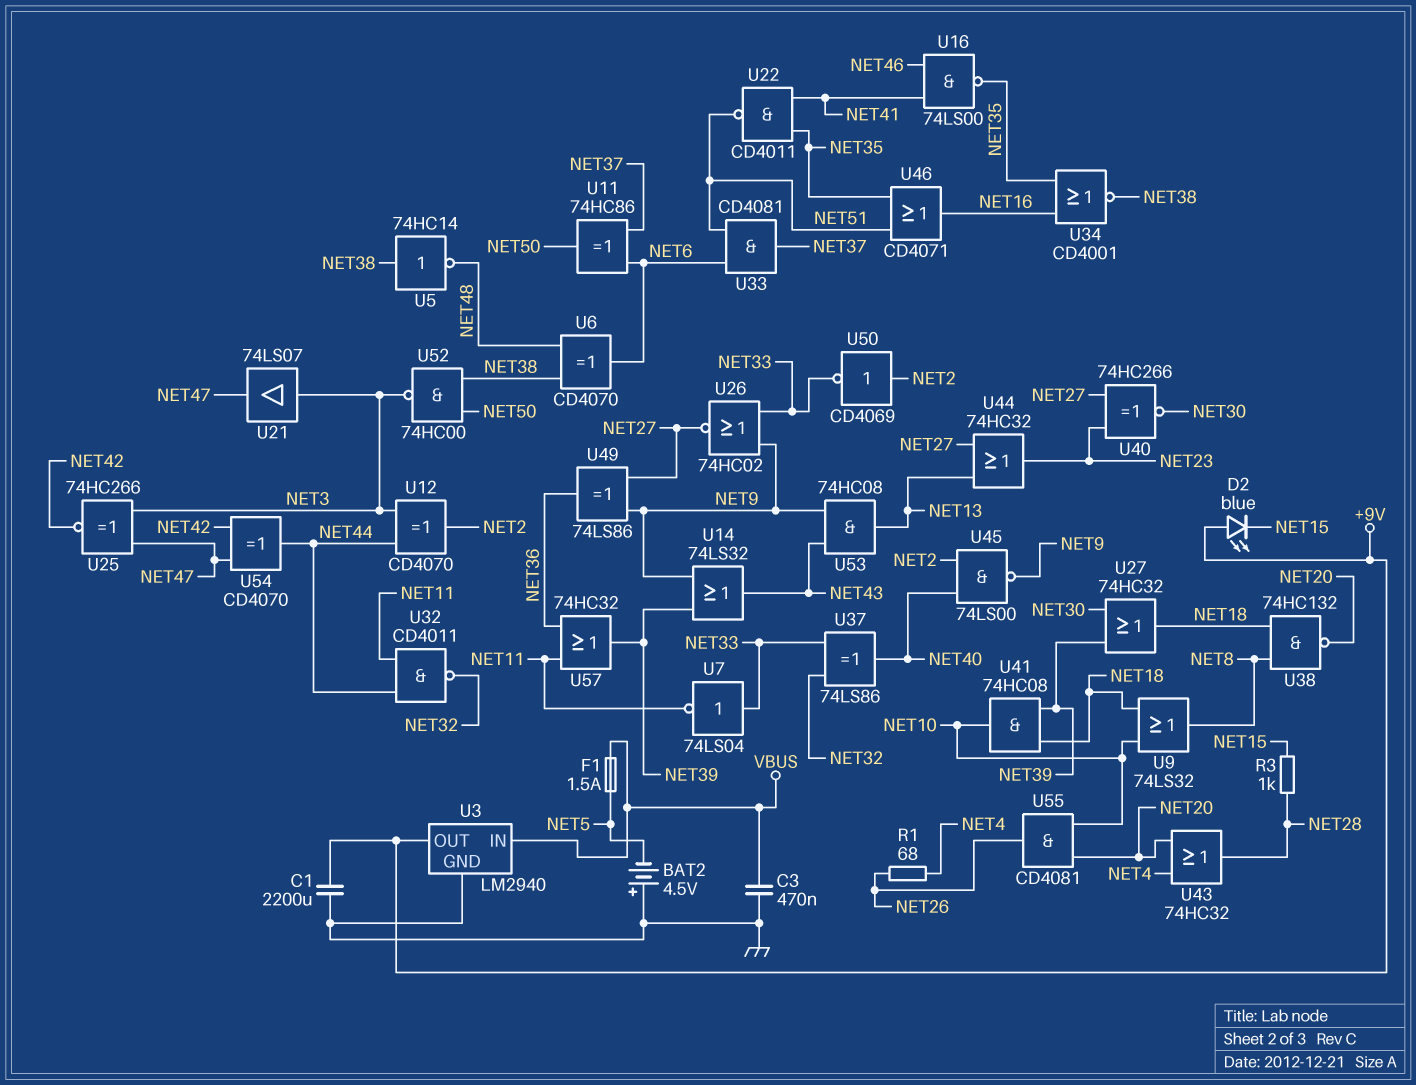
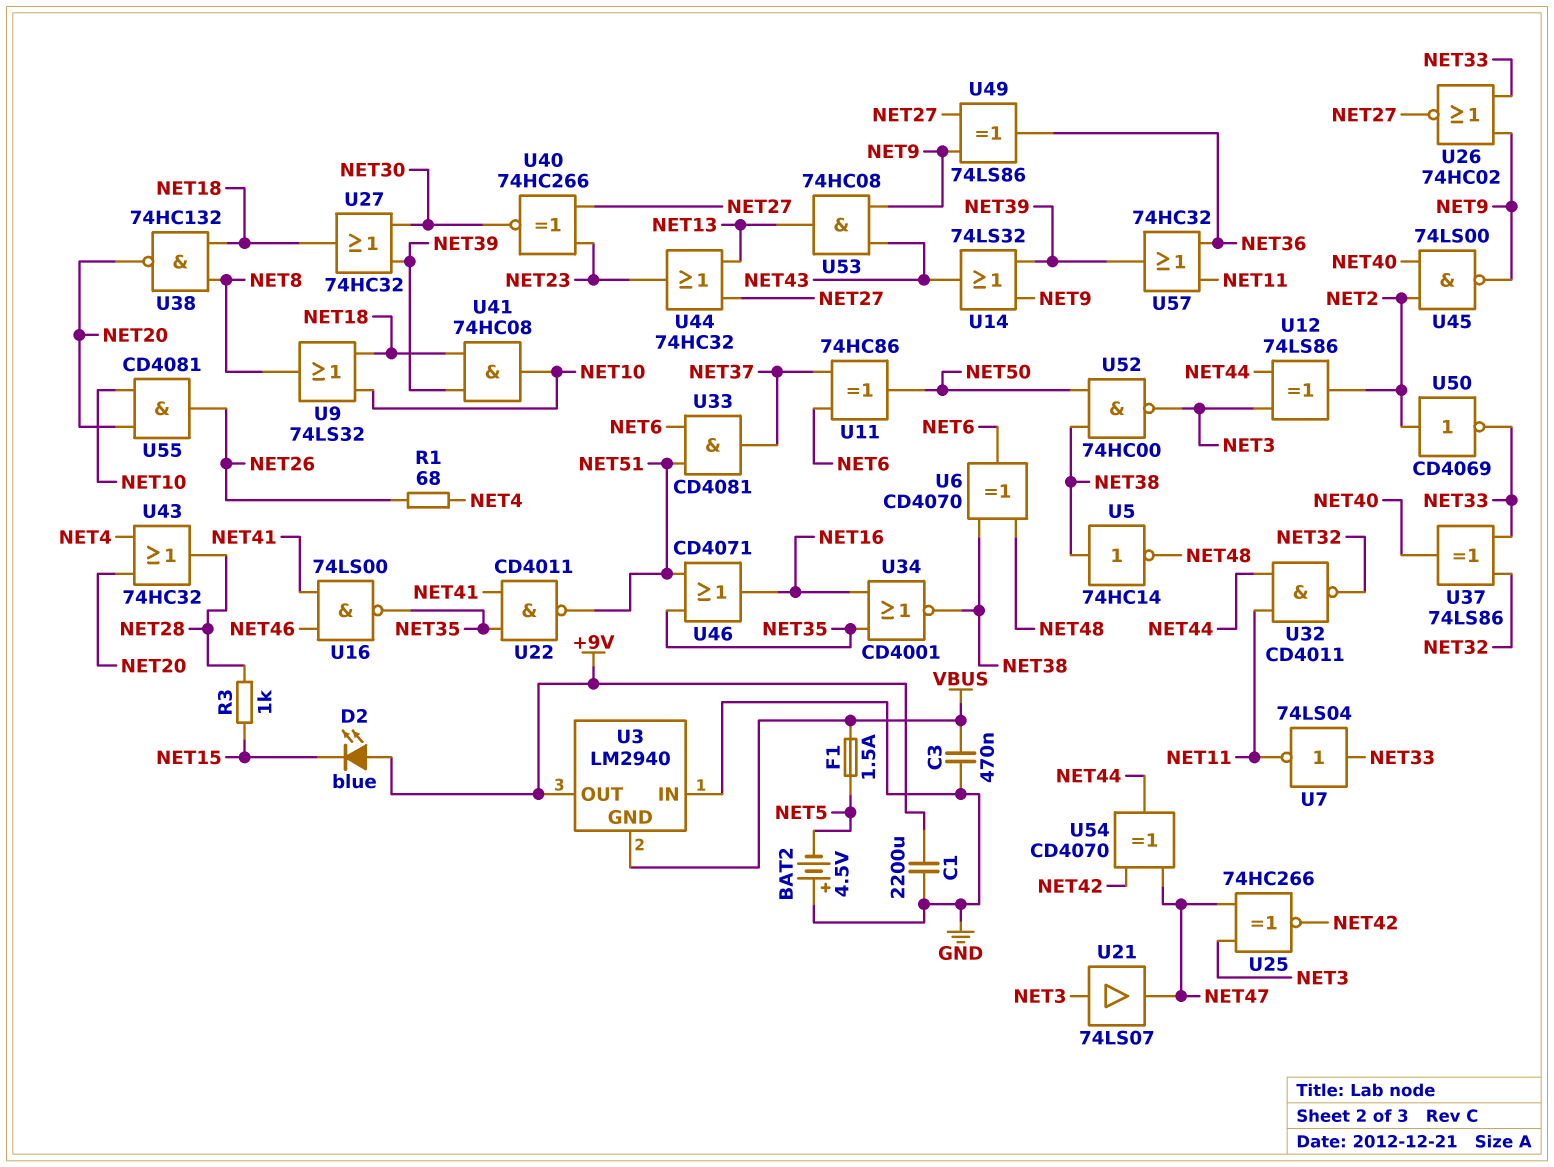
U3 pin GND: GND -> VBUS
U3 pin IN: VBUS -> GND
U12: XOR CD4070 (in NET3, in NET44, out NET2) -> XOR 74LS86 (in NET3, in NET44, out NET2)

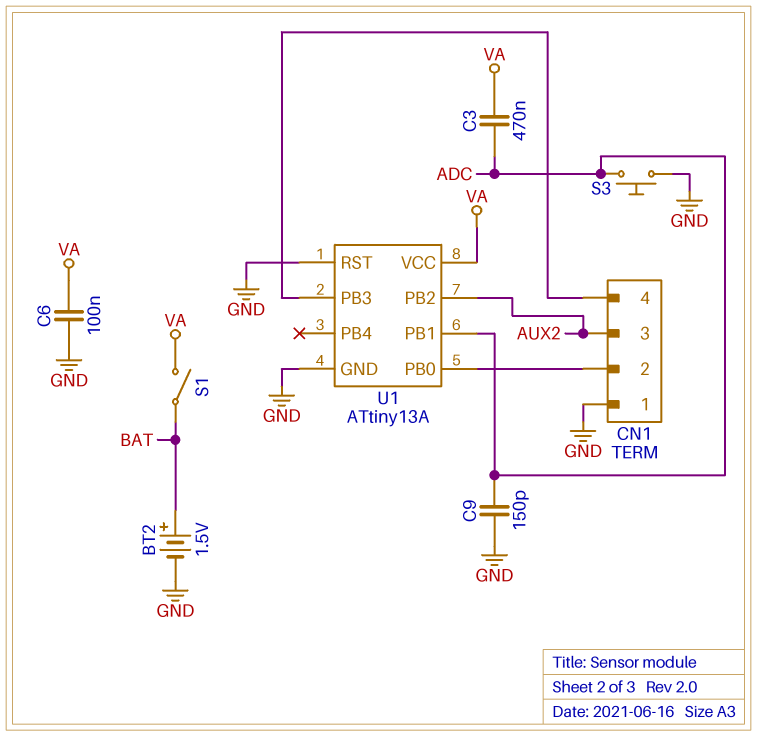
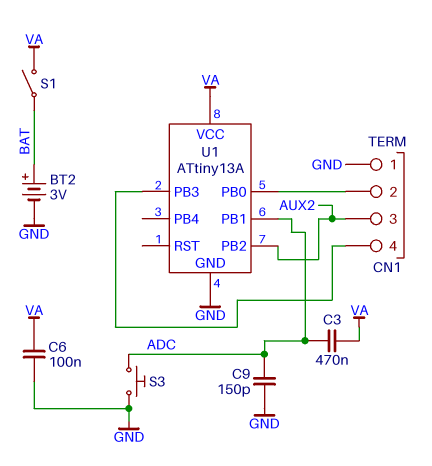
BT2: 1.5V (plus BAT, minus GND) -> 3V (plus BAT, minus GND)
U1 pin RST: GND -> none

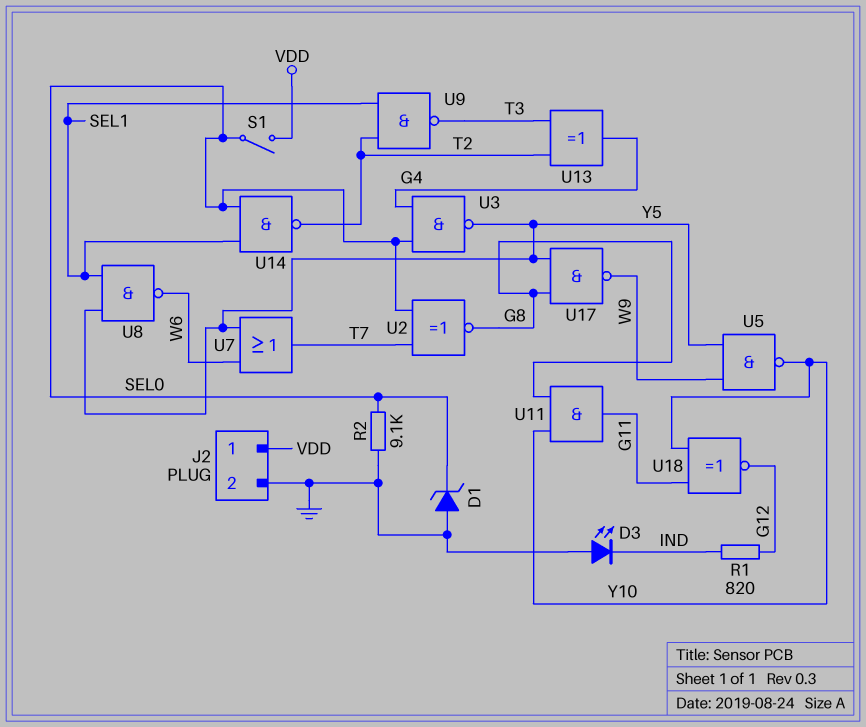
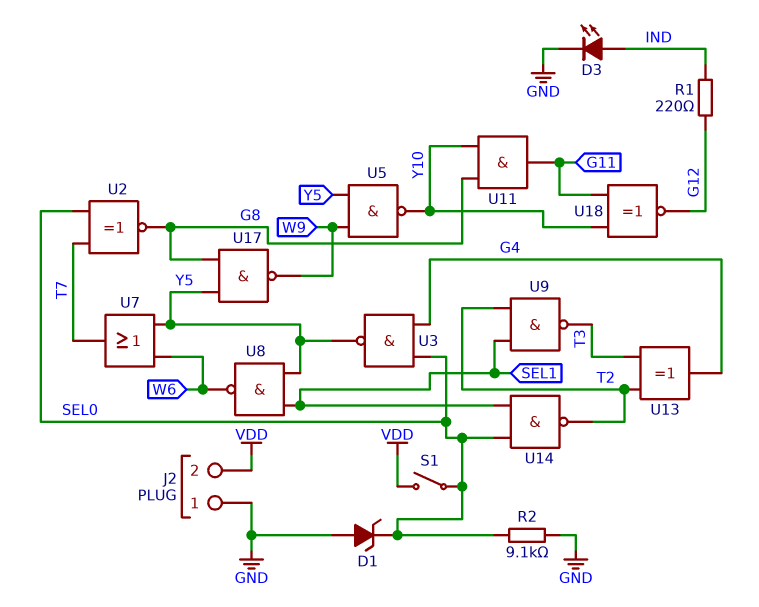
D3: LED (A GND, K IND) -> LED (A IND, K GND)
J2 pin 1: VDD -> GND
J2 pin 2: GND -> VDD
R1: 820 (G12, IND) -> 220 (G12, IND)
○ ○ ○ ○ ○
▶ **Exercise**
Only the lines from the one with "U3 pin IN: VBUS -> GND" through the final line of the entries above are to be repeated, exactly as written and without pictures.

▶ **Exercise output**
U3 pin IN: VBUS -> GND
U12: XOR CD4070 (in NET3, in NET44, out NET2) -> XOR 74LS86 (in NET3, in NET44, out NET2)

BT2: 1.5V (plus BAT, minus GND) -> 3V (plus BAT, minus GND)
U1 pin RST: GND -> none

D3: LED (A GND, K IND) -> LED (A IND, K GND)
J2 pin 1: VDD -> GND
J2 pin 2: GND -> VDD
R1: 820 (G12, IND) -> 220 (G12, IND)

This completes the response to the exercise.